What is required
Copy all the records word for word, apart from any pictures.

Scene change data
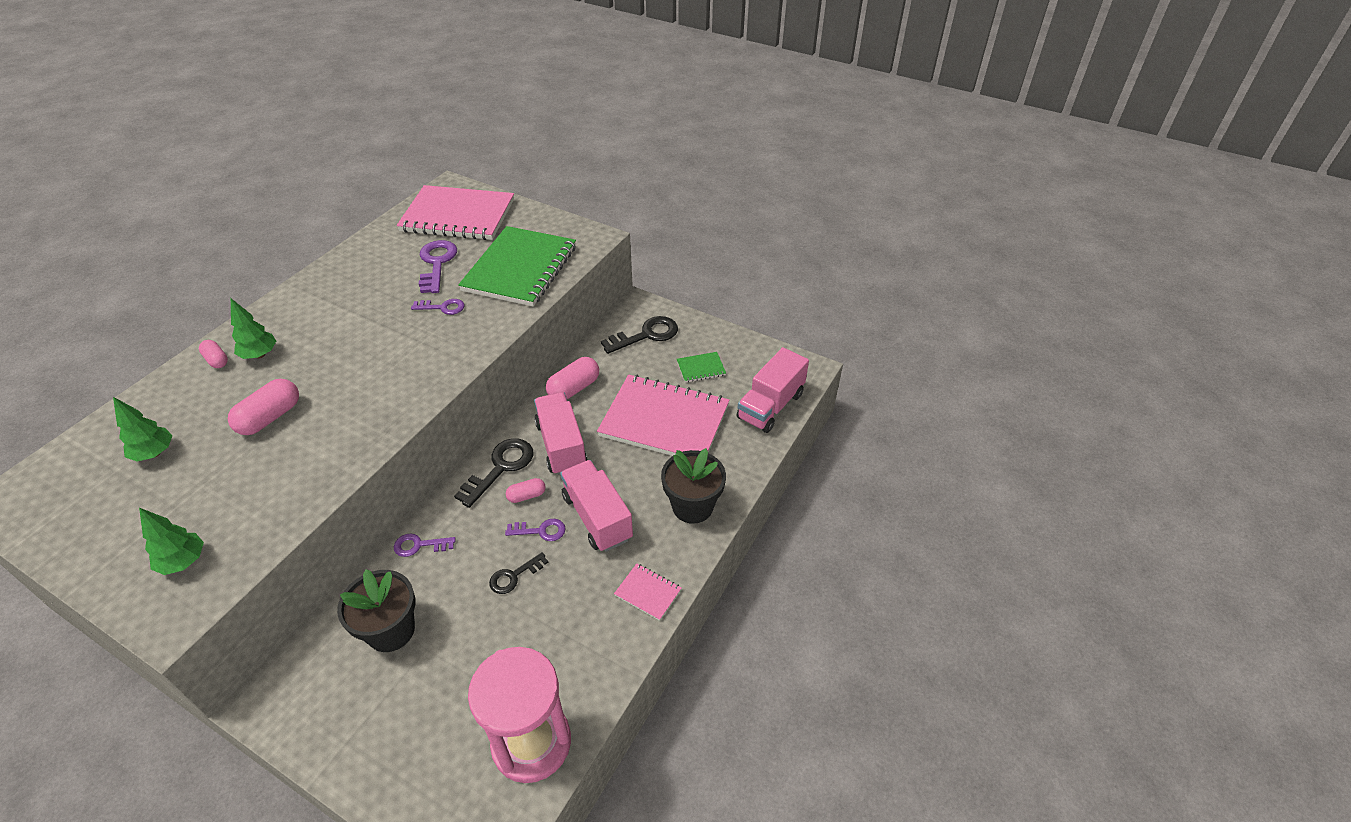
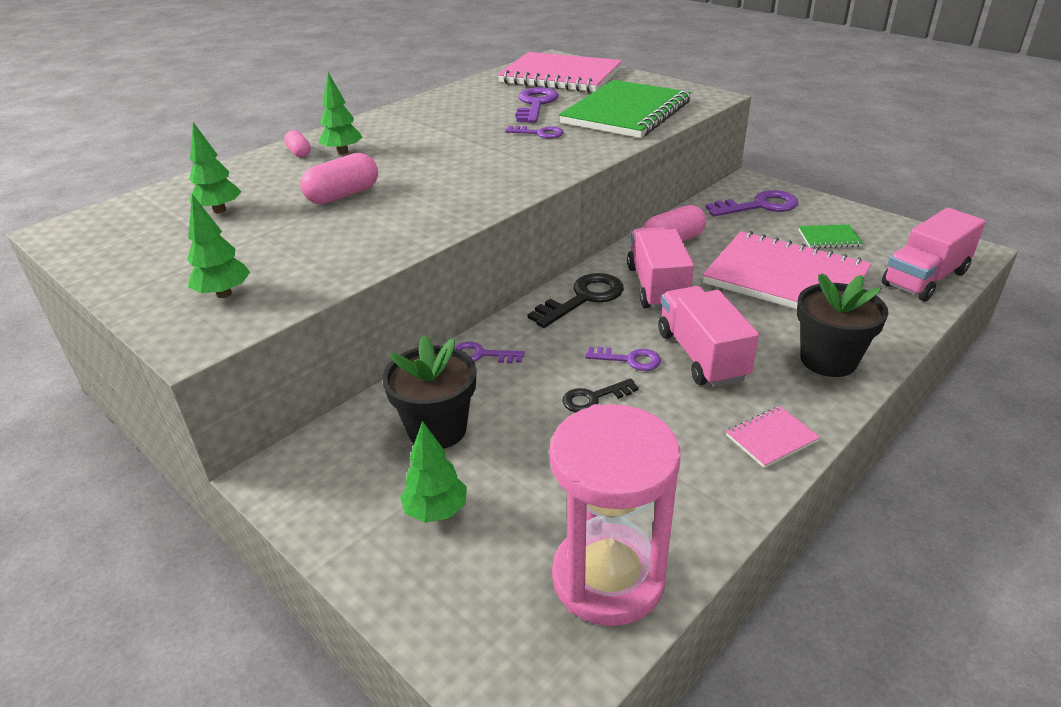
camera: 15 degrees right, 10 degrees down
(399, 710) = (436, 511): none -> green tree
(526, 496) = (613, 326): pink capsule -> none
(646, 335) = (759, 206): black key -> purple key
(648, 592) = (771, 438): pink notebook -> pink notebook turned 75 degrees counterclockwise

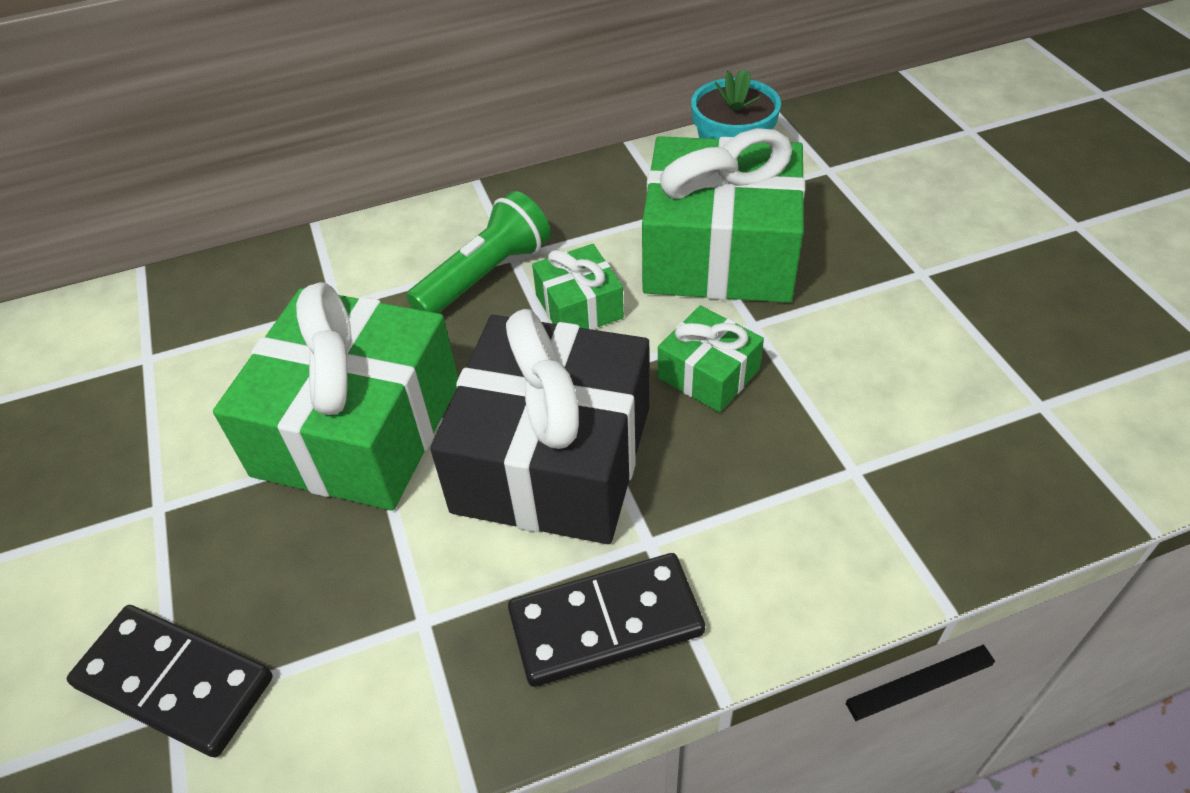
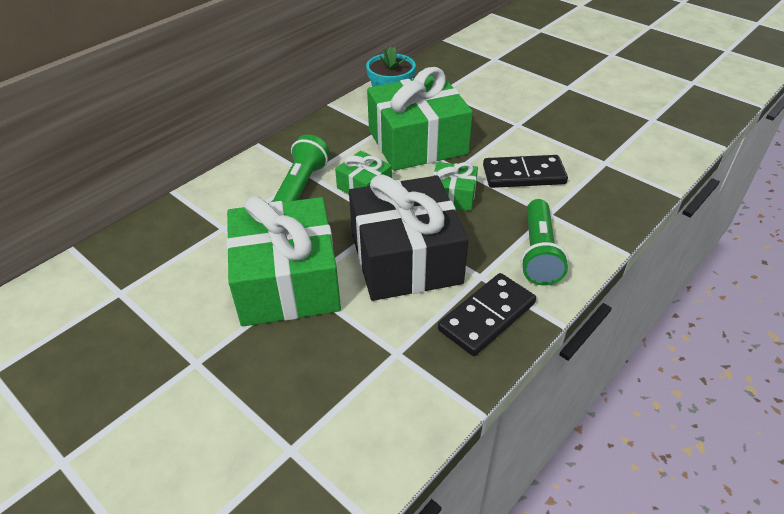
camera: 30 degrees left, 5 degrees down
(175, 682) = (281, 437): black domino -> black domino (523, 175)
(780, 541) = (539, 253): none -> green flashlight

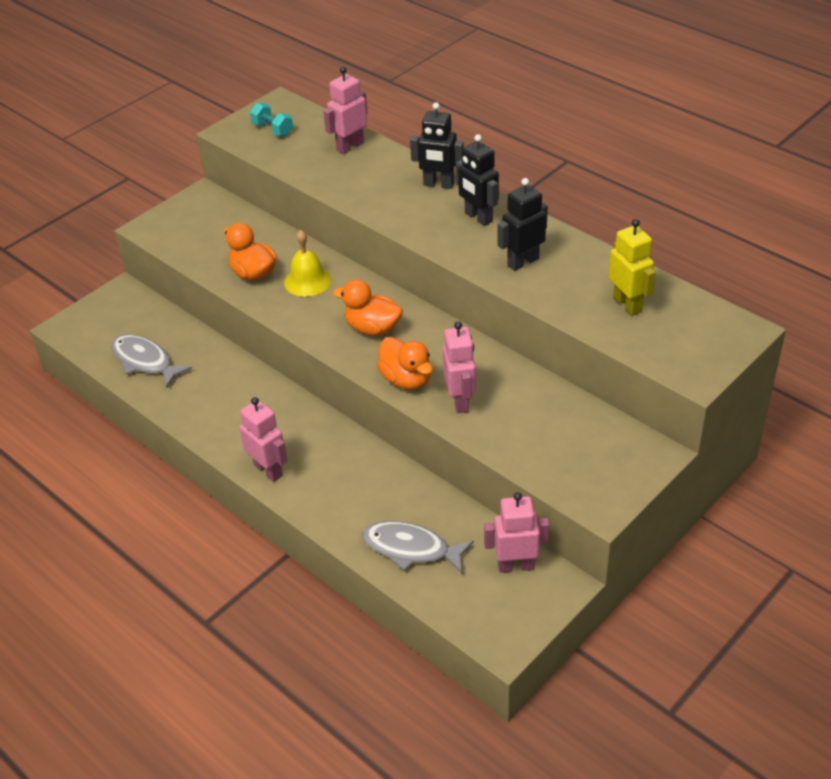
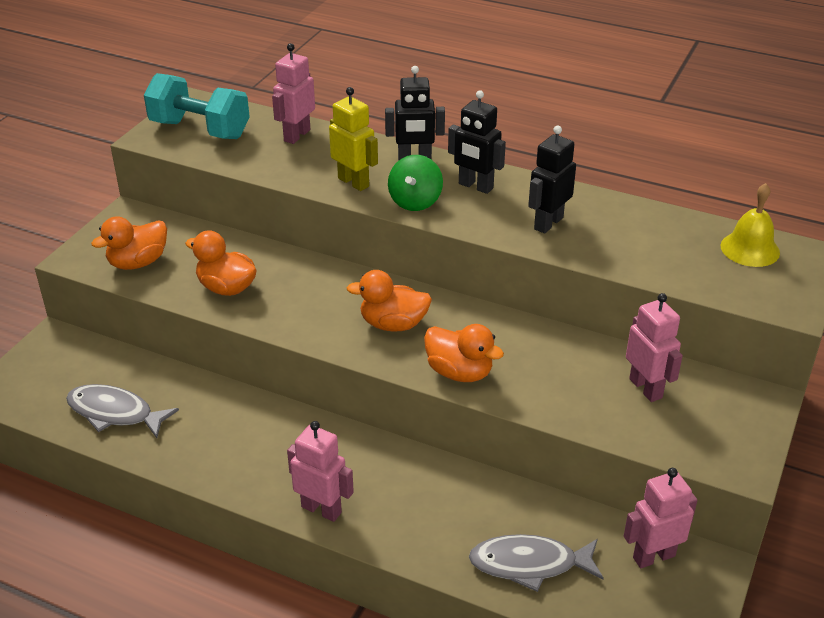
camera: 20 degrees left, 5 degrees down
(193, 239) = (138, 262): none -> orange duck
(273, 130) = (200, 130): turquoise dumbbell -> turquoise dumbbell, size x1.95
(307, 281) = (294, 286): yellow bell -> yellow bell (750, 249)
(419, 224) = (415, 201): none -> green spinning top
(460, 401) = (531, 384): pink robot -> pink robot (646, 388)
(627, 304) = (680, 248): yellow robot -> yellow robot (353, 182)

Solution to the exercise
camera: 15 degrees right, 10 degrees down
(399, 710) = (436, 511): none -> green tree
(526, 496) = (613, 326): pink capsule -> none
(646, 335) = (759, 206): black key -> purple key
(648, 592) = (771, 438): pink notebook -> pink notebook turned 75 degrees counterclockwise

camera: 30 degrees left, 5 degrees down
(175, 682) = (281, 437): black domino -> black domino (523, 175)
(780, 541) = (539, 253): none -> green flashlight

camera: 20 degrees left, 5 degrees down
(193, 239) = (138, 262): none -> orange duck
(273, 130) = (200, 130): turquoise dumbbell -> turquoise dumbbell, size x1.95
(307, 281) = (294, 286): yellow bell -> yellow bell (750, 249)
(419, 224) = (415, 201): none -> green spinning top
(460, 401) = (531, 384): pink robot -> pink robot (646, 388)
(627, 304) = (680, 248): yellow robot -> yellow robot (353, 182)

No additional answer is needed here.